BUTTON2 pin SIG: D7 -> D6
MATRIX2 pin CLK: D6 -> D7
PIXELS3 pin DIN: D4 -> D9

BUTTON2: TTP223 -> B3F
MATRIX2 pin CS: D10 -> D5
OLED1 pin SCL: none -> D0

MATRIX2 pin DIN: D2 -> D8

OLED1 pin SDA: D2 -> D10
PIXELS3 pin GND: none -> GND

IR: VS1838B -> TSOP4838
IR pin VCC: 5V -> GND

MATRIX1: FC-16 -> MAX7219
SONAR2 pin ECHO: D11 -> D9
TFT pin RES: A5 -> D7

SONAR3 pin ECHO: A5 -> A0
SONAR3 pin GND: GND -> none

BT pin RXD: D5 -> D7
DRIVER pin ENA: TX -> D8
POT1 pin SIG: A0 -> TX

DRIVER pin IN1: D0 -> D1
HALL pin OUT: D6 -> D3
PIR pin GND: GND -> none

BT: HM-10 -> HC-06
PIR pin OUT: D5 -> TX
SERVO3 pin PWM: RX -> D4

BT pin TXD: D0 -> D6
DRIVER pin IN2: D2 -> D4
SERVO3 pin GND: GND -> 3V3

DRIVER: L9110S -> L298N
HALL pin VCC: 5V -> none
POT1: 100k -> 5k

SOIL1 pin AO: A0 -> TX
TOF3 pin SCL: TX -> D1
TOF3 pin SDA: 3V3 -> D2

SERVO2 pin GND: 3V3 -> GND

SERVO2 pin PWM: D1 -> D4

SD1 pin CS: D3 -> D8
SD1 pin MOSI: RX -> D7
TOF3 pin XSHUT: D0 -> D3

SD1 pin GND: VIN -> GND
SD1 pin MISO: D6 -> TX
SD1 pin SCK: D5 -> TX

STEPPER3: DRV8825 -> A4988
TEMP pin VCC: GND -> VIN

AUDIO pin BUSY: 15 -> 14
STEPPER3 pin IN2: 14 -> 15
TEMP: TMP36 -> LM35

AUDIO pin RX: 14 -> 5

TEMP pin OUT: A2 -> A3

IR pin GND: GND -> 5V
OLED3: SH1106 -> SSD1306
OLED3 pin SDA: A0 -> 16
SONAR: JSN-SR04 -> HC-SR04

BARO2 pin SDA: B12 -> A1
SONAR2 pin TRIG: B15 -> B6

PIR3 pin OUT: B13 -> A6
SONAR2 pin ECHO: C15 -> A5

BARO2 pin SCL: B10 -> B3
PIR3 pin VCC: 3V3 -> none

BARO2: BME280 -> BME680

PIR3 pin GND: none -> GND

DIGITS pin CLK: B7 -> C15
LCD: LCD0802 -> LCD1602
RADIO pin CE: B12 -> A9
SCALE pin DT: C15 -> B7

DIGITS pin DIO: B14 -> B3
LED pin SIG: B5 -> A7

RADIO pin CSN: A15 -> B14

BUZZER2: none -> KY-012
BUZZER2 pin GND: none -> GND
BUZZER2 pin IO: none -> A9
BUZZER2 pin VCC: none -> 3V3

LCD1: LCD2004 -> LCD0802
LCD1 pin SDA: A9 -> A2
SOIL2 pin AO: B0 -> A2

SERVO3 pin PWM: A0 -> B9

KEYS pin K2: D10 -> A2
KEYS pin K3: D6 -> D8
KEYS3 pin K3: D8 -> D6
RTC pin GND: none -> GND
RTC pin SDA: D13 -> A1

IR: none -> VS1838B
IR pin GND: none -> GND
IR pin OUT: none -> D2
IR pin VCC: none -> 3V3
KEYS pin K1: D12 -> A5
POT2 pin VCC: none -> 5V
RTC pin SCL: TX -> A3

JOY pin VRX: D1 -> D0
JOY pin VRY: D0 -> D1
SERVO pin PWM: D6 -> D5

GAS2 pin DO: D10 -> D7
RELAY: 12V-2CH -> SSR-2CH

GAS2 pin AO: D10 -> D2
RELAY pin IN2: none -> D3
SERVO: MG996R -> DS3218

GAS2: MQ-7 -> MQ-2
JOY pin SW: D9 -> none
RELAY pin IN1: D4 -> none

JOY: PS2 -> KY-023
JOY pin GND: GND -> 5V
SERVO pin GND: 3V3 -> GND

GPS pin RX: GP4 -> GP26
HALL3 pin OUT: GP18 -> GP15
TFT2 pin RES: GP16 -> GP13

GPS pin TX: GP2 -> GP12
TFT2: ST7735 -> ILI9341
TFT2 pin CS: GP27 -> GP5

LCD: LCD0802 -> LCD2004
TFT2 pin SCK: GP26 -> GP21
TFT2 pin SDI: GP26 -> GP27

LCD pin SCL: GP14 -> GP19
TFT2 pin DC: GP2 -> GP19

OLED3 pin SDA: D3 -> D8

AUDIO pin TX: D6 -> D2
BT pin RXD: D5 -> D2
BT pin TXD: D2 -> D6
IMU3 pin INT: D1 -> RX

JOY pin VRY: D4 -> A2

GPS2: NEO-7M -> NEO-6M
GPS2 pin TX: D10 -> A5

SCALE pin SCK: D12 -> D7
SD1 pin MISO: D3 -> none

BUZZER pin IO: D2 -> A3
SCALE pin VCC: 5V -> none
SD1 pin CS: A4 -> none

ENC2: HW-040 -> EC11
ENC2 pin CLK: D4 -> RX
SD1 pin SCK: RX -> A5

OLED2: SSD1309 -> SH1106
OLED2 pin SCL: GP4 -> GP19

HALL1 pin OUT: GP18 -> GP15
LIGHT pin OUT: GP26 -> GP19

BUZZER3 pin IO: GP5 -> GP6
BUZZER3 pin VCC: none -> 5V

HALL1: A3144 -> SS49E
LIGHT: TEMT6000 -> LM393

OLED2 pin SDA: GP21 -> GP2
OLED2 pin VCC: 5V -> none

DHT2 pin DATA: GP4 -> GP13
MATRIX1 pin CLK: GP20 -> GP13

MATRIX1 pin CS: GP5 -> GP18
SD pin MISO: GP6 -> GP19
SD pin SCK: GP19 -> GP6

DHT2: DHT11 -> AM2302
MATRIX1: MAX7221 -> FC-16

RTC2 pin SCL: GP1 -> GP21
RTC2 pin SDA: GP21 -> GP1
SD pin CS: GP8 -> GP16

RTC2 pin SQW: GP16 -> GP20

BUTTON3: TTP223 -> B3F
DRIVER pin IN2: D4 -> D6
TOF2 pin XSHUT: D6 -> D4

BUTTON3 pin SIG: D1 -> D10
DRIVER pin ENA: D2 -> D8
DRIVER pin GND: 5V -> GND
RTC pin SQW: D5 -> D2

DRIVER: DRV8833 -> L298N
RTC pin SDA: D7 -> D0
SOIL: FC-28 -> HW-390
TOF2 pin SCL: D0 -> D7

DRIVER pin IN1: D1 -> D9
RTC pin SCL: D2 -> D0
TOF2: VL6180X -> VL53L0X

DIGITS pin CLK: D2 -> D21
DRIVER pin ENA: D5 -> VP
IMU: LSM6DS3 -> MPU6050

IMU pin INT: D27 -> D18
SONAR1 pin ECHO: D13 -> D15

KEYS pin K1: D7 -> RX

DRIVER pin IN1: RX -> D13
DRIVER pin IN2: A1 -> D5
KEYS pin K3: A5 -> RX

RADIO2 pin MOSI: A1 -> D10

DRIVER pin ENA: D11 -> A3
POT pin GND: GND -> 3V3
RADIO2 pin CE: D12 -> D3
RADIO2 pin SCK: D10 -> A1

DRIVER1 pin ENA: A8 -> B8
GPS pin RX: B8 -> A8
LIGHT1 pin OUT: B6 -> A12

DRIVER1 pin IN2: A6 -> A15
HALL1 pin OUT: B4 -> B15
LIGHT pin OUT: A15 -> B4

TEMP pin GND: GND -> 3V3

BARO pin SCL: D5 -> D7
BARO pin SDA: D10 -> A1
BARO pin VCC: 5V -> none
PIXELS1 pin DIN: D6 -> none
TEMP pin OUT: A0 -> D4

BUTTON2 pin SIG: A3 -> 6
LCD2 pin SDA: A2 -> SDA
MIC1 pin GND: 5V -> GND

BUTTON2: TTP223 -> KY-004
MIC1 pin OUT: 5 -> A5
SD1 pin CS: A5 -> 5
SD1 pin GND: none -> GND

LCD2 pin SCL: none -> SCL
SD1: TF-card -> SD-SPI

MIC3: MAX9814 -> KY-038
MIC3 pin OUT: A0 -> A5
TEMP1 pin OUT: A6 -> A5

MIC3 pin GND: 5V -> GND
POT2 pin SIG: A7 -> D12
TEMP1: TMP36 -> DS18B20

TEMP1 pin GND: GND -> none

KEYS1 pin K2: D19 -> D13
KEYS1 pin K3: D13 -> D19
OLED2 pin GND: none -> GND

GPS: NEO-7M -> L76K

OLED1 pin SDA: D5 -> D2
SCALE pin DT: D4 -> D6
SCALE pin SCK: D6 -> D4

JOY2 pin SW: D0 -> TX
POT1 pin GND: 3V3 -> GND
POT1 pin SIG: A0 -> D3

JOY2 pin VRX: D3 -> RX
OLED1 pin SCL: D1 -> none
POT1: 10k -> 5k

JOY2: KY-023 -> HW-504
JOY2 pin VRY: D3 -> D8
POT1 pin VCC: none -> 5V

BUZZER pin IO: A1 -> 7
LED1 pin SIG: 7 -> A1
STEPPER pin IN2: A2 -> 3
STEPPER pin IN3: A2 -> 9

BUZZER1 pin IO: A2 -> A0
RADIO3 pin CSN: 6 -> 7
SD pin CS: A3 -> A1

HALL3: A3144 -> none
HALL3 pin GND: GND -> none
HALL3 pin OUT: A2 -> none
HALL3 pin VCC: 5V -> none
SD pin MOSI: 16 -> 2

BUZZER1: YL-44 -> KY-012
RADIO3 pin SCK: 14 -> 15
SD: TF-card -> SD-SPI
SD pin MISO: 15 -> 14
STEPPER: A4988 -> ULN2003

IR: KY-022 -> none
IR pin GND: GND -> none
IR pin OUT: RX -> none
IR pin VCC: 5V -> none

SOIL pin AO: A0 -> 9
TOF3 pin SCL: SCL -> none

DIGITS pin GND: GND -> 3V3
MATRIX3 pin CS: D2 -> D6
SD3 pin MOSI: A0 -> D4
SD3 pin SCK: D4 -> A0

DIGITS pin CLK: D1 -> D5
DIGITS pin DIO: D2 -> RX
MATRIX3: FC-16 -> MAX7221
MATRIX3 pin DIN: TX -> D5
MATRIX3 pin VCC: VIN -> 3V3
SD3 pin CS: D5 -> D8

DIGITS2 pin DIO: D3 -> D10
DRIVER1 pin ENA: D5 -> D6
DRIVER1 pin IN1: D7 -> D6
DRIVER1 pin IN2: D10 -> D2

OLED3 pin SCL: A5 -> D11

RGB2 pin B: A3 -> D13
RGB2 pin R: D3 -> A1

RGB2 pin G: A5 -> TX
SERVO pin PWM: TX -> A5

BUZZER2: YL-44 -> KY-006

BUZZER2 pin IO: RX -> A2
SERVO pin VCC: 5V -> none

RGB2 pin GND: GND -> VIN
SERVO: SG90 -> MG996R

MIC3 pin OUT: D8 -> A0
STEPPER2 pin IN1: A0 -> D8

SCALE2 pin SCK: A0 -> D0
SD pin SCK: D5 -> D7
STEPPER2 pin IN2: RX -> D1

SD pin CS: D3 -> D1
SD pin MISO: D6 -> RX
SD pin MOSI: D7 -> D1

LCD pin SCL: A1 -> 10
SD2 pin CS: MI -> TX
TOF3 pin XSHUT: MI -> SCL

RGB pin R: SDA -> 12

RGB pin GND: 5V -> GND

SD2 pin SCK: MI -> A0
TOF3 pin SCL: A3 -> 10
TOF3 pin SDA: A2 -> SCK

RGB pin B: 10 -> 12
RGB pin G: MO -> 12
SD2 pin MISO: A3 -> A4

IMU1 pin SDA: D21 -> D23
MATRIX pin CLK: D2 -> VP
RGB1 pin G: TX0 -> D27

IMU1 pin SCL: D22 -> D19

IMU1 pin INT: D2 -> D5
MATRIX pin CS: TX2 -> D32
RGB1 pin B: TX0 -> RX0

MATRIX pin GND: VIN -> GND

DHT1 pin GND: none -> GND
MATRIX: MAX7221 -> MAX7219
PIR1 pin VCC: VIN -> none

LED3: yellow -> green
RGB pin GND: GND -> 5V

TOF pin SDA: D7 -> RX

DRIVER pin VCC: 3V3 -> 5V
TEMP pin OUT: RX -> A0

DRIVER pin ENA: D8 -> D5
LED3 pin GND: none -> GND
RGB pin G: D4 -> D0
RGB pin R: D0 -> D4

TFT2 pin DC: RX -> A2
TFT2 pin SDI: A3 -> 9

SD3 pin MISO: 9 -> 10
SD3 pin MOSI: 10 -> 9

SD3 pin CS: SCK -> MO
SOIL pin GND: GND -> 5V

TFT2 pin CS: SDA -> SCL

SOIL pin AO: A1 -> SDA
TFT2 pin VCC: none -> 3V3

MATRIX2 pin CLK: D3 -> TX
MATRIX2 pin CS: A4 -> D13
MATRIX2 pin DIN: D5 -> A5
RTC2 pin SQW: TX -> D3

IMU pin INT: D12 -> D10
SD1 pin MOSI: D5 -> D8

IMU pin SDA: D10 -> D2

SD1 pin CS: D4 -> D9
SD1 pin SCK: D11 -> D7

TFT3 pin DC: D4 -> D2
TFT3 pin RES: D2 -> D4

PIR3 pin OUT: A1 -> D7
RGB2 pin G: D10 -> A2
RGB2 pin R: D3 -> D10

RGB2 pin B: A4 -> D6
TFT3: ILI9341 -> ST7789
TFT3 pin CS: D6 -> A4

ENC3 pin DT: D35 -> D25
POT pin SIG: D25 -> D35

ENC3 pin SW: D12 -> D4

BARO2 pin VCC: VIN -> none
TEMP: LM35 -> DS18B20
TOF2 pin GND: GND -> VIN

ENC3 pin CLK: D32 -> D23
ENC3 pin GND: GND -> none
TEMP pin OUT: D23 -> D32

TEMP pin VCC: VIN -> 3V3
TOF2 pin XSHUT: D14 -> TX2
● ● ● ● ●
What is needed: Starting with the line that contains "SERVO: SG90 -> MG996R", print each line through the last one in the listing. Include both end lines and add nothing.

Exercise answer:
SERVO: SG90 -> MG996R

MIC3 pin OUT: D8 -> A0
STEPPER2 pin IN1: A0 -> D8

SCALE2 pin SCK: A0 -> D0
SD pin SCK: D5 -> D7
STEPPER2 pin IN2: RX -> D1

SD pin CS: D3 -> D1
SD pin MISO: D6 -> RX
SD pin MOSI: D7 -> D1

LCD pin SCL: A1 -> 10
SD2 pin CS: MI -> TX
TOF3 pin XSHUT: MI -> SCL

RGB pin R: SDA -> 12

RGB pin GND: 5V -> GND

SD2 pin SCK: MI -> A0
TOF3 pin SCL: A3 -> 10
TOF3 pin SDA: A2 -> SCK

RGB pin B: 10 -> 12
RGB pin G: MO -> 12
SD2 pin MISO: A3 -> A4

IMU1 pin SDA: D21 -> D23
MATRIX pin CLK: D2 -> VP
RGB1 pin G: TX0 -> D27

IMU1 pin SCL: D22 -> D19

IMU1 pin INT: D2 -> D5
MATRIX pin CS: TX2 -> D32
RGB1 pin B: TX0 -> RX0

MATRIX pin GND: VIN -> GND

DHT1 pin GND: none -> GND
MATRIX: MAX7221 -> MAX7219
PIR1 pin VCC: VIN -> none

LED3: yellow -> green
RGB pin GND: GND -> 5V

TOF pin SDA: D7 -> RX

DRIVER pin VCC: 3V3 -> 5V
TEMP pin OUT: RX -> A0

DRIVER pin ENA: D8 -> D5
LED3 pin GND: none -> GND
RGB pin G: D4 -> D0
RGB pin R: D0 -> D4

TFT2 pin DC: RX -> A2
TFT2 pin SDI: A3 -> 9

SD3 pin MISO: 9 -> 10
SD3 pin MOSI: 10 -> 9

SD3 pin CS: SCK -> MO
SOIL pin GND: GND -> 5V

TFT2 pin CS: SDA -> SCL

SOIL pin AO: A1 -> SDA
TFT2 pin VCC: none -> 3V3

MATRIX2 pin CLK: D3 -> TX
MATRIX2 pin CS: A4 -> D13
MATRIX2 pin DIN: D5 -> A5
RTC2 pin SQW: TX -> D3

IMU pin INT: D12 -> D10
SD1 pin MOSI: D5 -> D8

IMU pin SDA: D10 -> D2

SD1 pin CS: D4 -> D9
SD1 pin SCK: D11 -> D7

TFT3 pin DC: D4 -> D2
TFT3 pin RES: D2 -> D4

PIR3 pin OUT: A1 -> D7
RGB2 pin G: D10 -> A2
RGB2 pin R: D3 -> D10

RGB2 pin B: A4 -> D6
TFT3: ILI9341 -> ST7789
TFT3 pin CS: D6 -> A4

ENC3 pin DT: D35 -> D25
POT pin SIG: D25 -> D35

ENC3 pin SW: D12 -> D4

BARO2 pin VCC: VIN -> none
TEMP: LM35 -> DS18B20
TOF2 pin GND: GND -> VIN

ENC3 pin CLK: D32 -> D23
ENC3 pin GND: GND -> none
TEMP pin OUT: D23 -> D32

TEMP pin VCC: VIN -> 3V3
TOF2 pin XSHUT: D14 -> TX2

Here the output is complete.